* **Provided data**:
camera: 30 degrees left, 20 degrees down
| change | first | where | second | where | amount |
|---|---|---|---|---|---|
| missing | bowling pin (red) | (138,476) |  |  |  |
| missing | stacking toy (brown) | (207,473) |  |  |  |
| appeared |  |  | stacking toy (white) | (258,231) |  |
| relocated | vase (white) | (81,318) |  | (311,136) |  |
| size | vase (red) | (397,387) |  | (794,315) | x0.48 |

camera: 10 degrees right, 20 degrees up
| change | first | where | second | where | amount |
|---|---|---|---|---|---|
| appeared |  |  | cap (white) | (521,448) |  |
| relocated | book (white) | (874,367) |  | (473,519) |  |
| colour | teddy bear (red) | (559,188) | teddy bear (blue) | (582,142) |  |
--
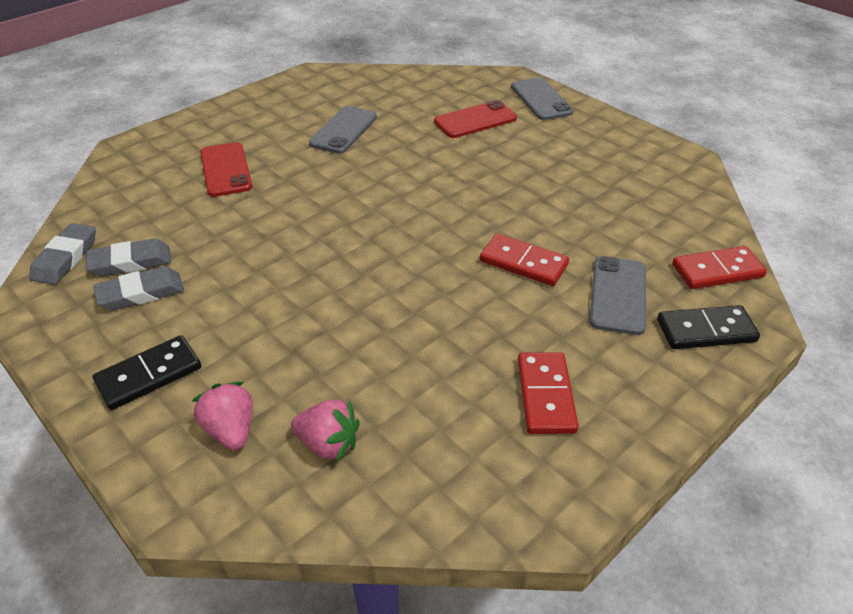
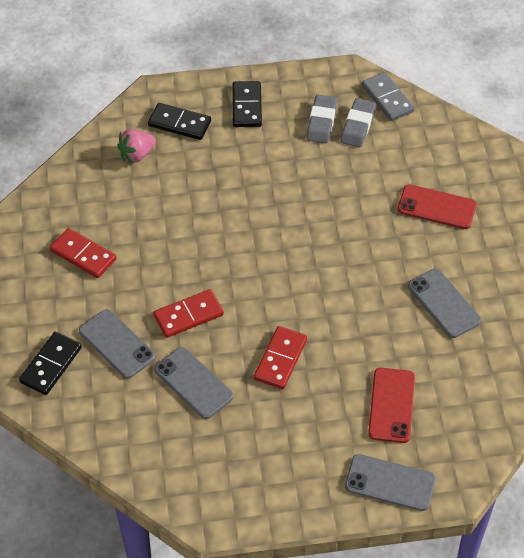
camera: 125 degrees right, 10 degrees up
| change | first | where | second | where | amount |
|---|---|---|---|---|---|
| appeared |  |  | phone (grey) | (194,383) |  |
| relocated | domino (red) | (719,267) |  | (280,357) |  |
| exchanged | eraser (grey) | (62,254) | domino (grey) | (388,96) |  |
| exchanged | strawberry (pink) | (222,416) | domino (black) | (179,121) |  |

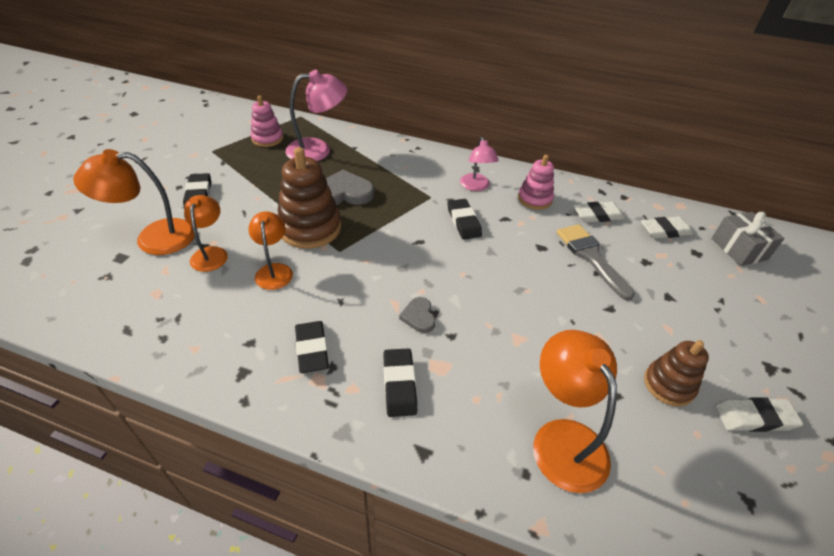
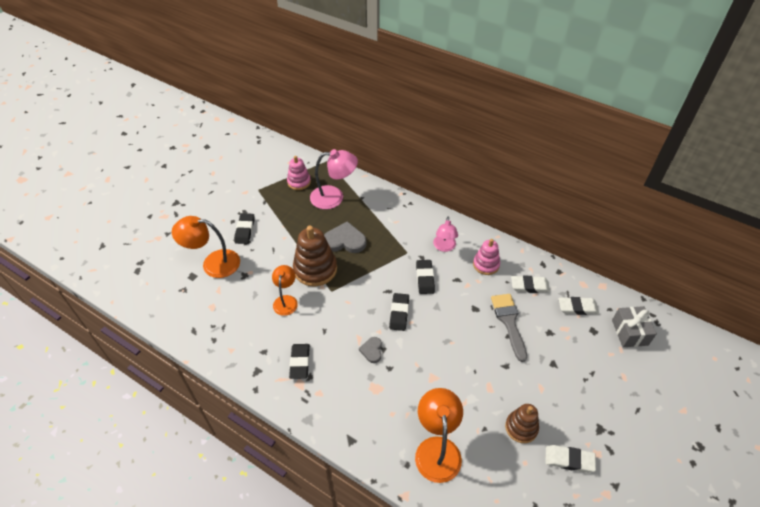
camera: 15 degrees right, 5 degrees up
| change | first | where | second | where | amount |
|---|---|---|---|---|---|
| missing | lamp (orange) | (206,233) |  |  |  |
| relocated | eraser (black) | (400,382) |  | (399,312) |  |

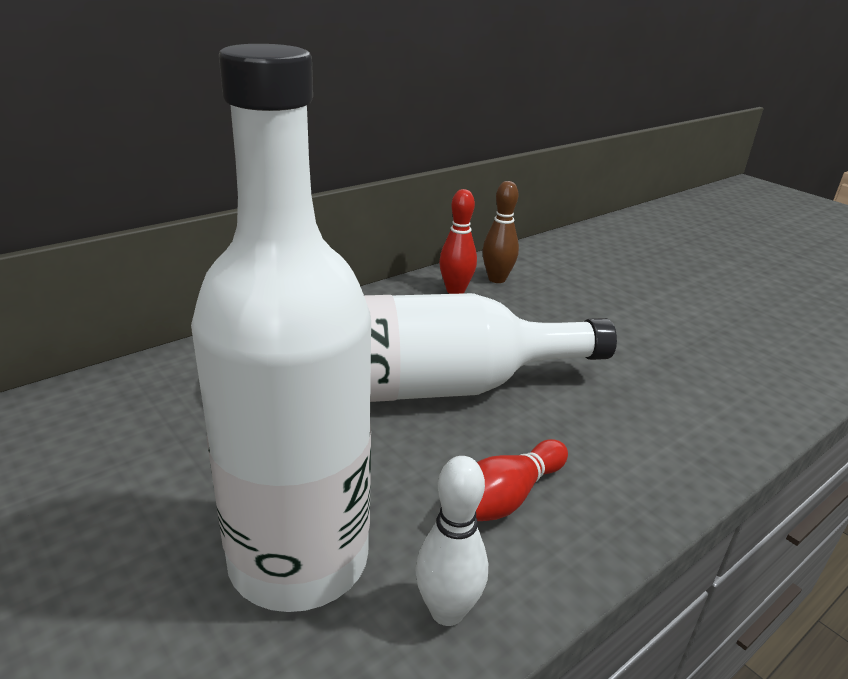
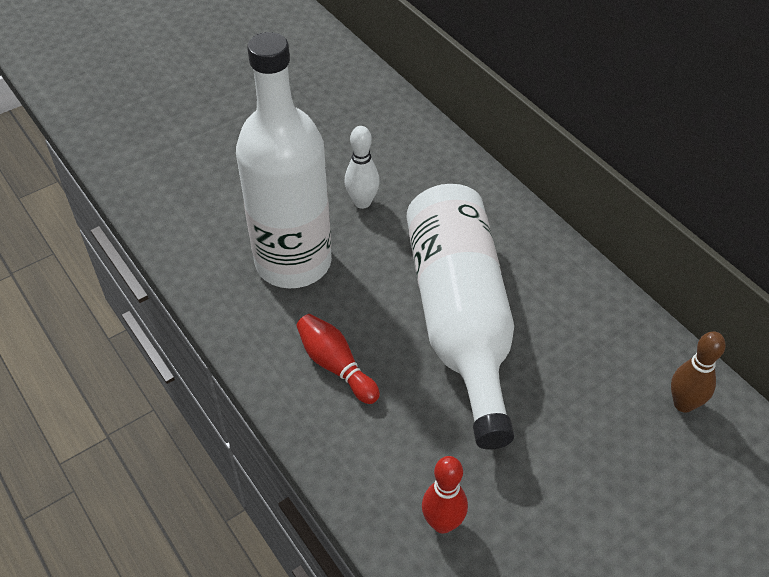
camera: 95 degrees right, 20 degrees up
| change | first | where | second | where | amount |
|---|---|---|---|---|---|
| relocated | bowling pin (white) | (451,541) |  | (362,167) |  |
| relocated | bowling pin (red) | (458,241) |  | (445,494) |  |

* **Your goal**: There is a line with "missing | stacking" and a line with "relocated | vase" above. Copy exactly those two lines and all lines between them, with nothing else.

* **The completed task**:
| missing | stacking toy (brown) | (207,473) |  |  |  |
| appeared |  |  | stacking toy (white) | (258,231) |  |
| relocated | vase (white) | (81,318) |  | (311,136) |  |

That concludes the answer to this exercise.